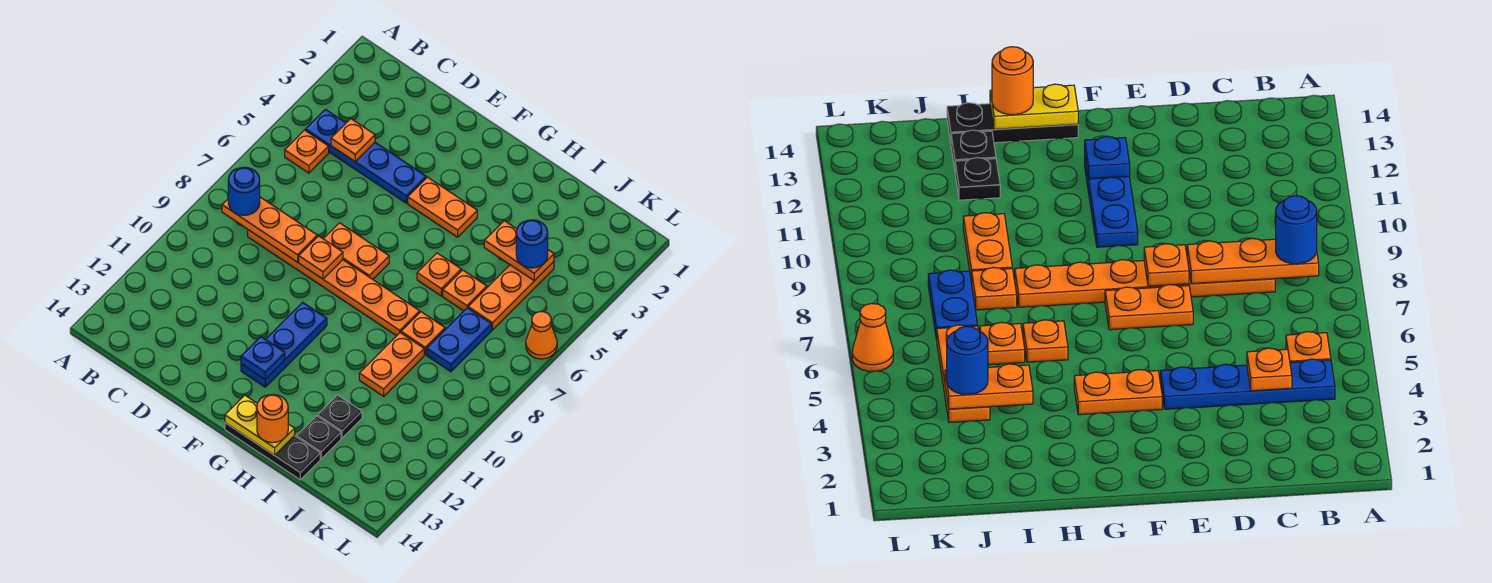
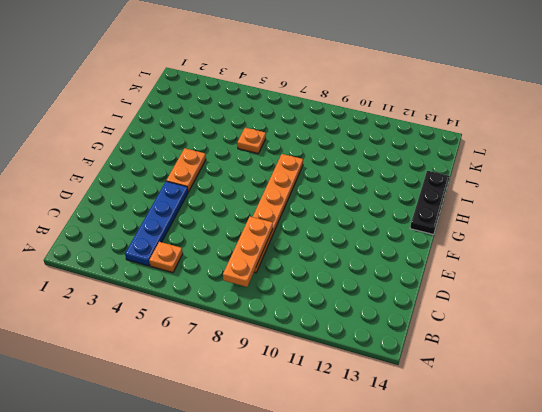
none -> orange plate E7:F7 level 1
none -> blue plate F10:F12 level 1
none -> orange plate H6 level 1

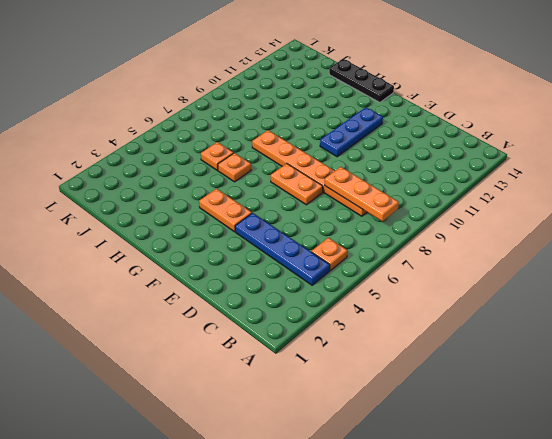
none -> orange plate I8 level 1
none -> orange plate I9:I10 level 1
none -> black plate I12 level 1

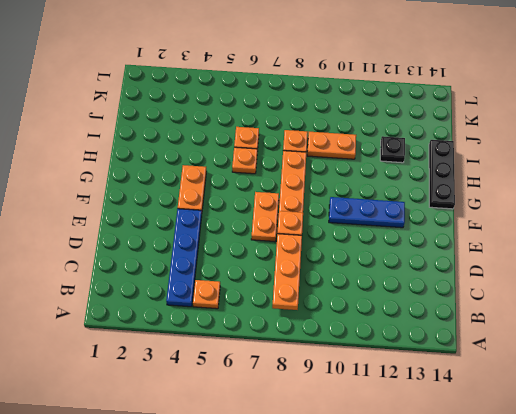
none -> black plate I13 level 1
none -> orange plate J4:J6 level 1
none -> blue plate J7:J8 level 1

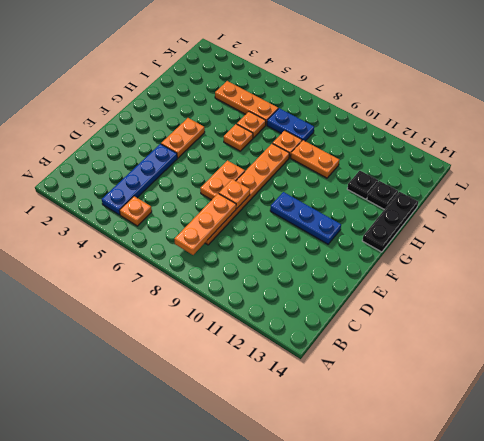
none -> orange cone L6 level 1
none -> orange plate C4 level 2
none -> blue plate F12 level 2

## WHAT NEEDS TO BE DONE
Go through the records and report each line that contains "plate".

## SOLUTION
none -> orange plate E7:F7 level 1
none -> blue plate F10:F12 level 1
none -> orange plate H6 level 1
none -> orange plate I8 level 1
none -> orange plate I9:I10 level 1
none -> black plate I12 level 1
none -> black plate I13 level 1
none -> orange plate J4:J6 level 1
none -> blue plate J7:J8 level 1
none -> orange plate C4 level 2
none -> blue plate F12 level 2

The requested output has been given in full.